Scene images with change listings

--- START ---

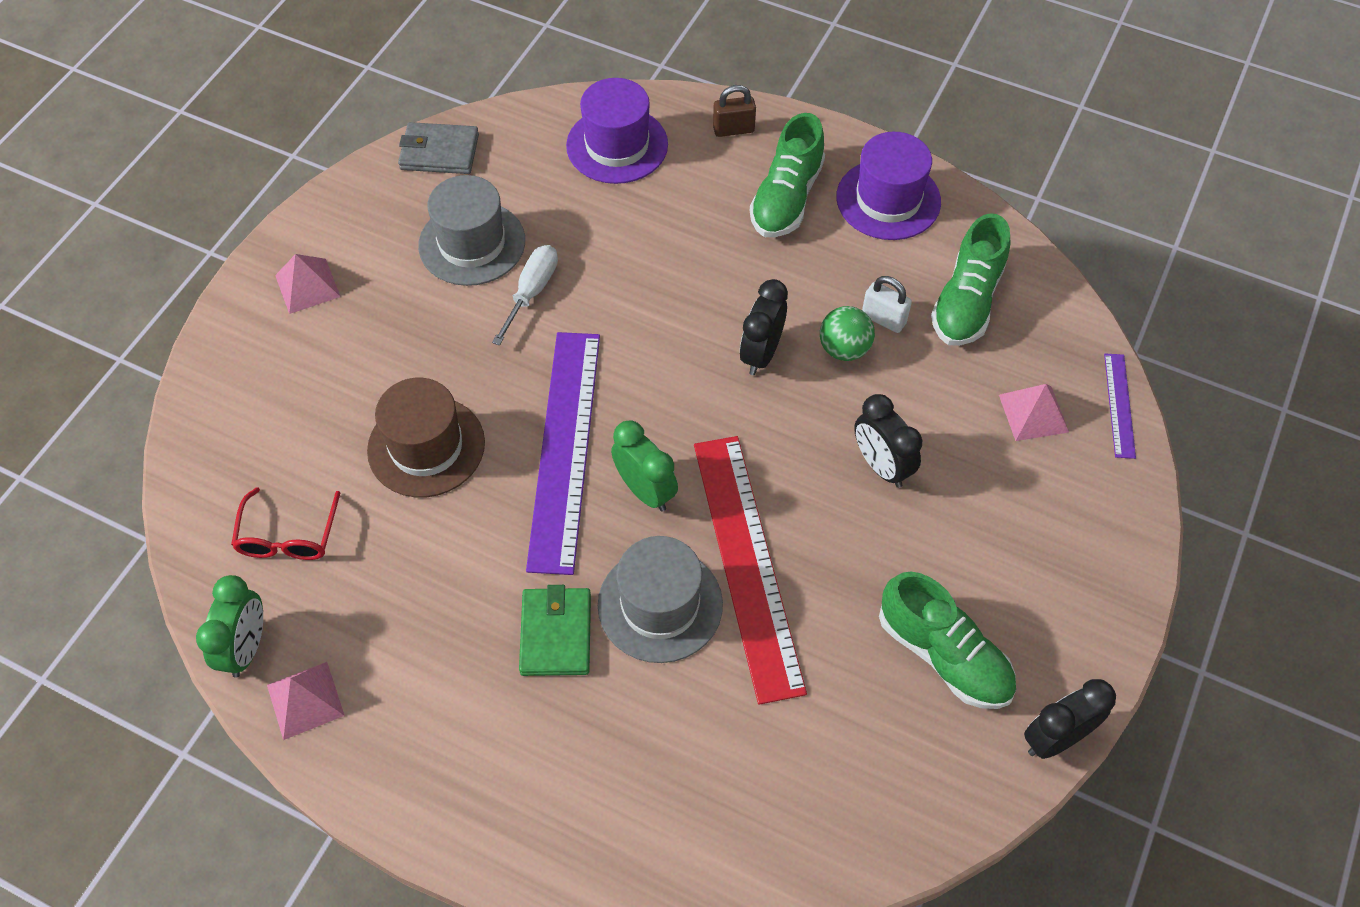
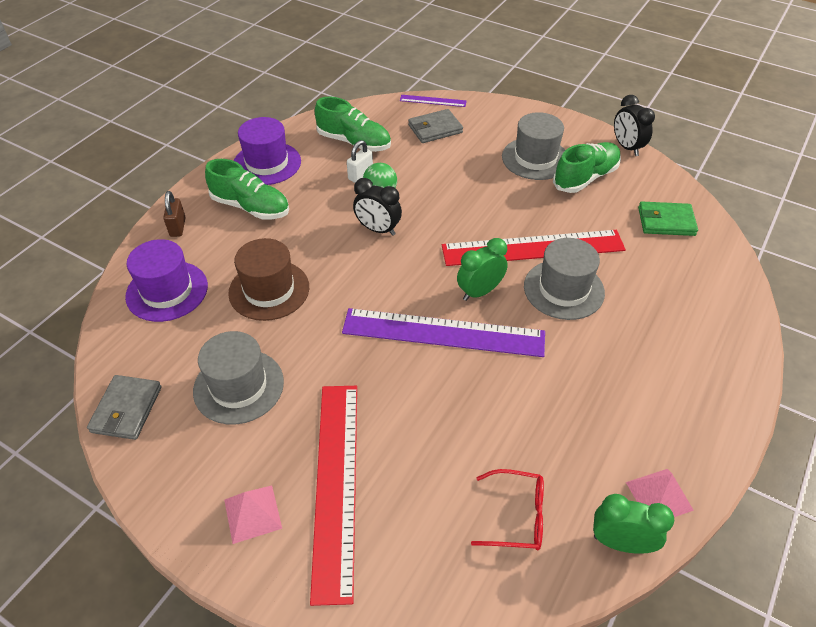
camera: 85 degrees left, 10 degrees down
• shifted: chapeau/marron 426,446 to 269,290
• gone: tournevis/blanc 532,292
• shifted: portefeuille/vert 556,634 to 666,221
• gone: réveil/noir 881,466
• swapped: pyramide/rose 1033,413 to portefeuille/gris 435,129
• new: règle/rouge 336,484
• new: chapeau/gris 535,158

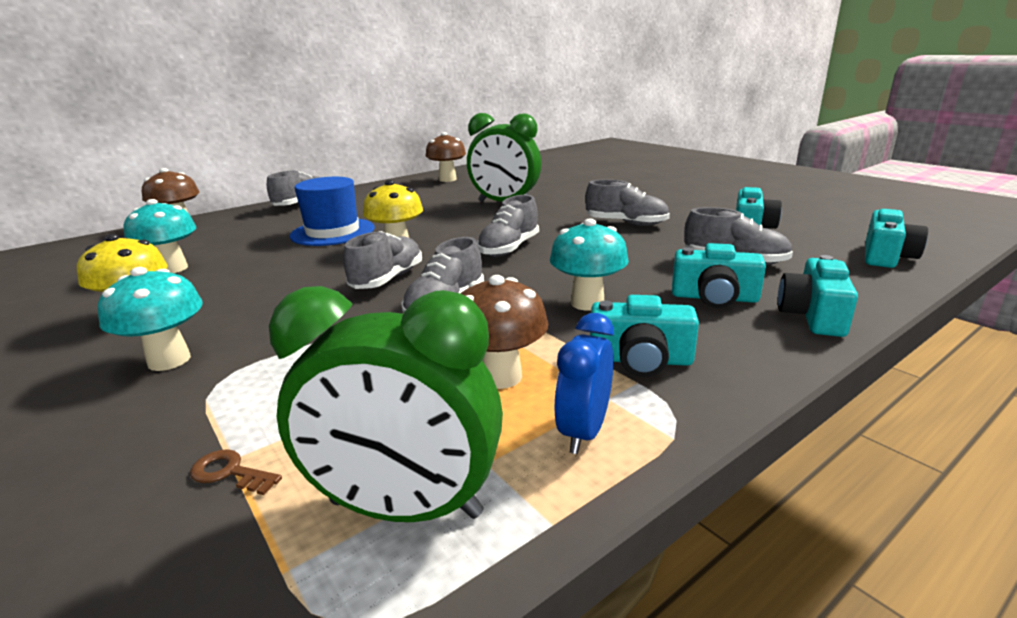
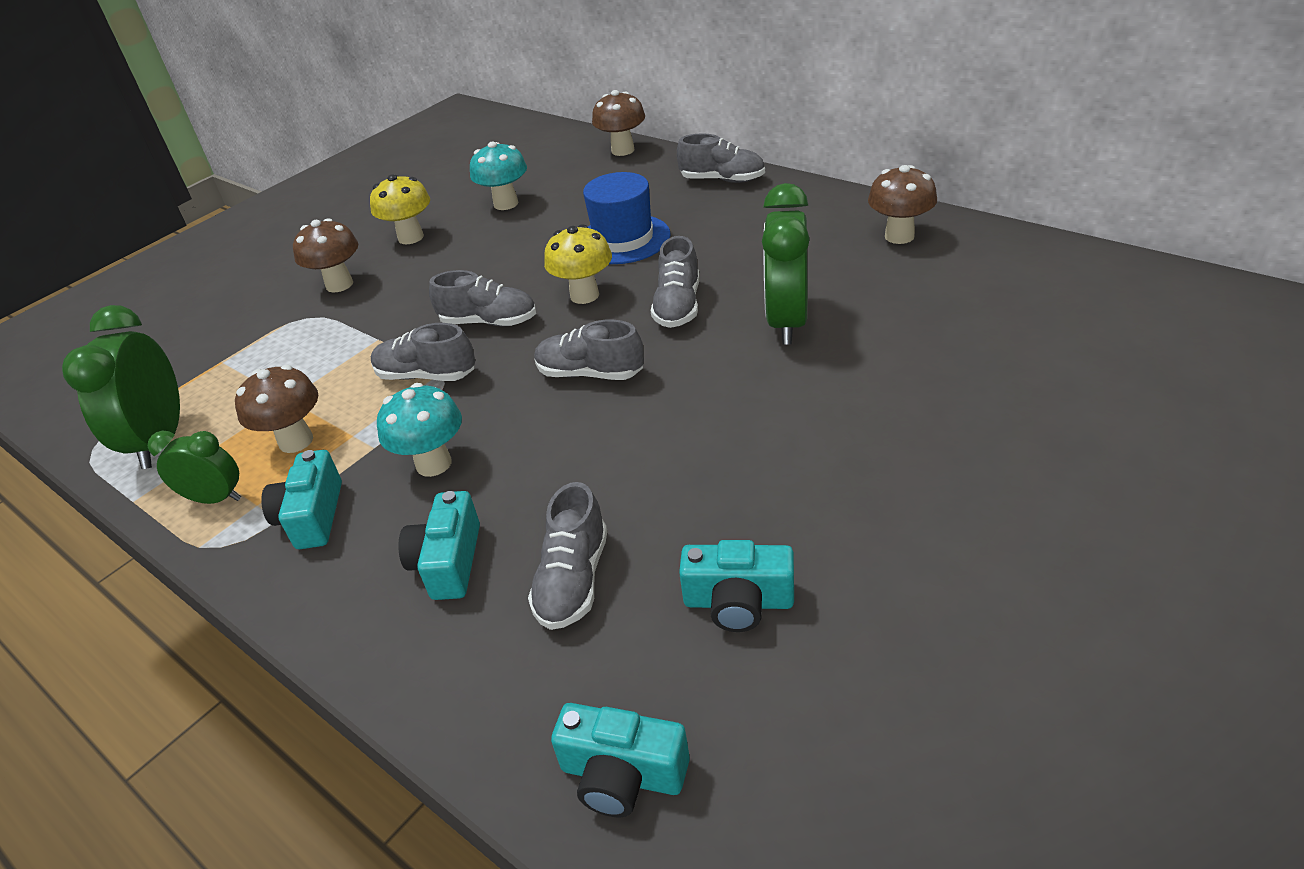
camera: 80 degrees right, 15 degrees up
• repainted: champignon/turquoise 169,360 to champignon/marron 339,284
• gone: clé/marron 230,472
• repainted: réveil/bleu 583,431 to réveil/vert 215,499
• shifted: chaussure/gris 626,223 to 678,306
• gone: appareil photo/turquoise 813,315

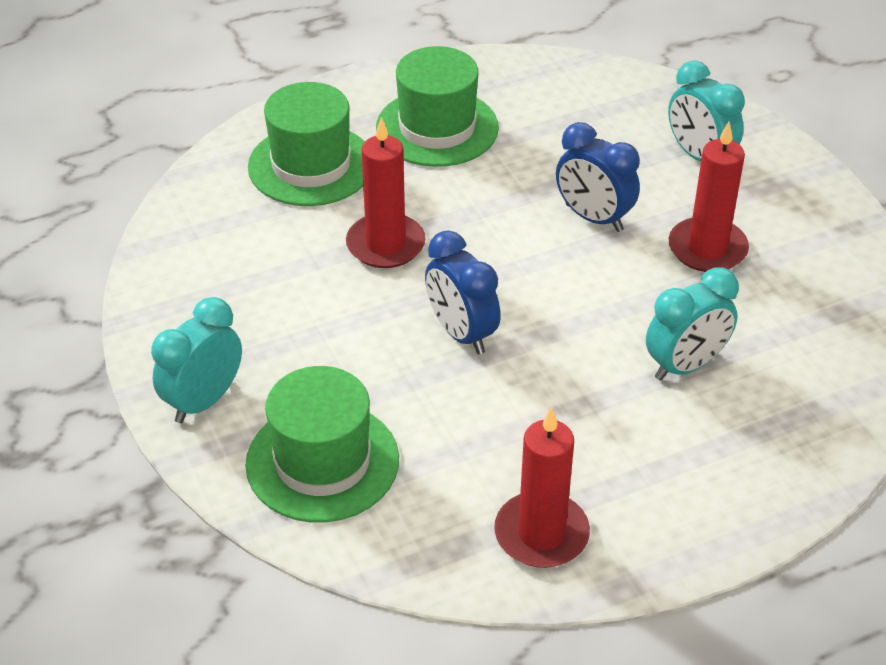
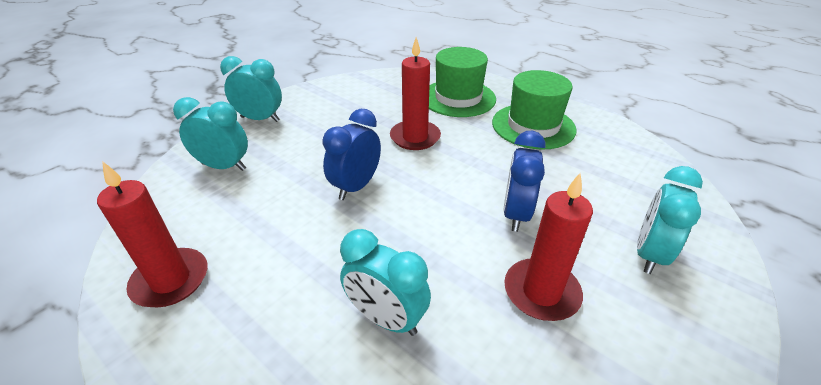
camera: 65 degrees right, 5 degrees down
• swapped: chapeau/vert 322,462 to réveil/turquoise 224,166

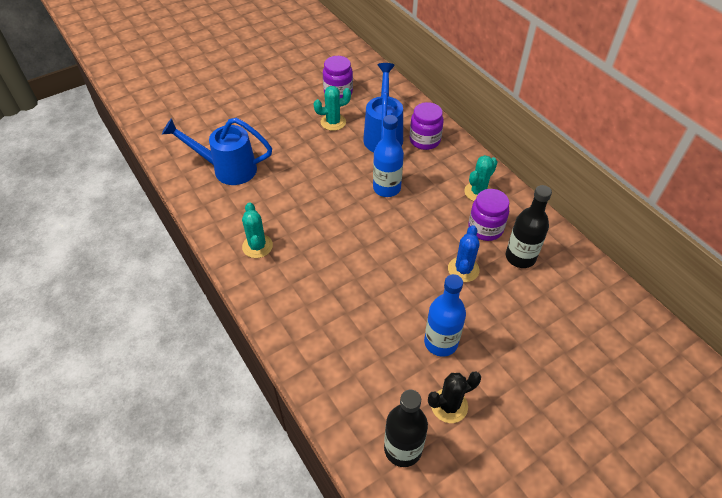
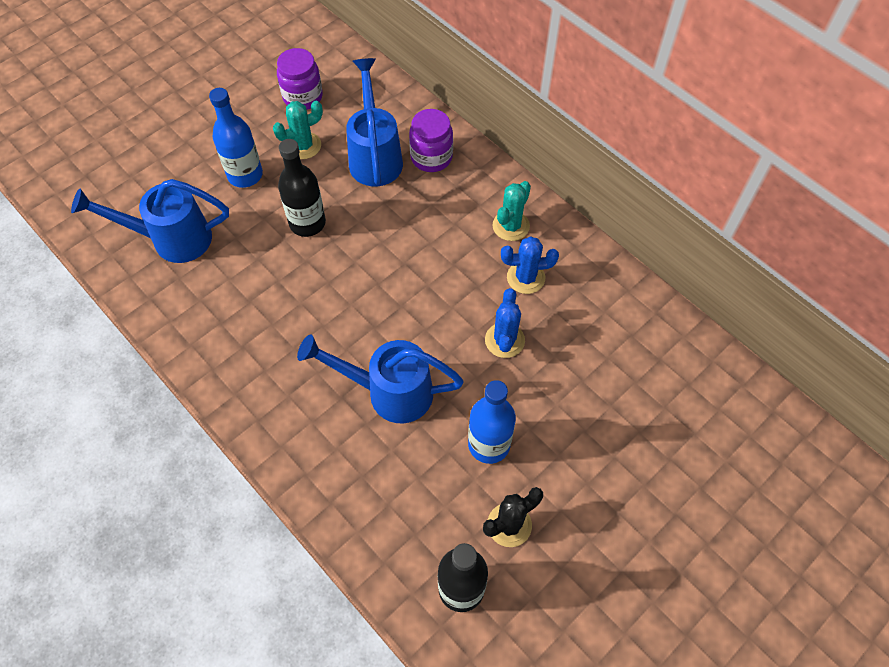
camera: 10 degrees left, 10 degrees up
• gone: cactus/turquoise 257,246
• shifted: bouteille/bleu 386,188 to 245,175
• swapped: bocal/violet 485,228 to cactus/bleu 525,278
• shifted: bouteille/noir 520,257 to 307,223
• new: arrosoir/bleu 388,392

--- END ---

→ **REQUIREMENT**
Once the line with "gone: réveil/noir 881,466" is found in the records above, print exactly that line and every line after it through the line with "new: règle/rouge 336,484".

→ **RESPONSE TO THE EXERCISE**
• gone: réveil/noir 881,466
• swapped: pyramide/rose 1033,413 to portefeuille/gris 435,129
• new: règle/rouge 336,484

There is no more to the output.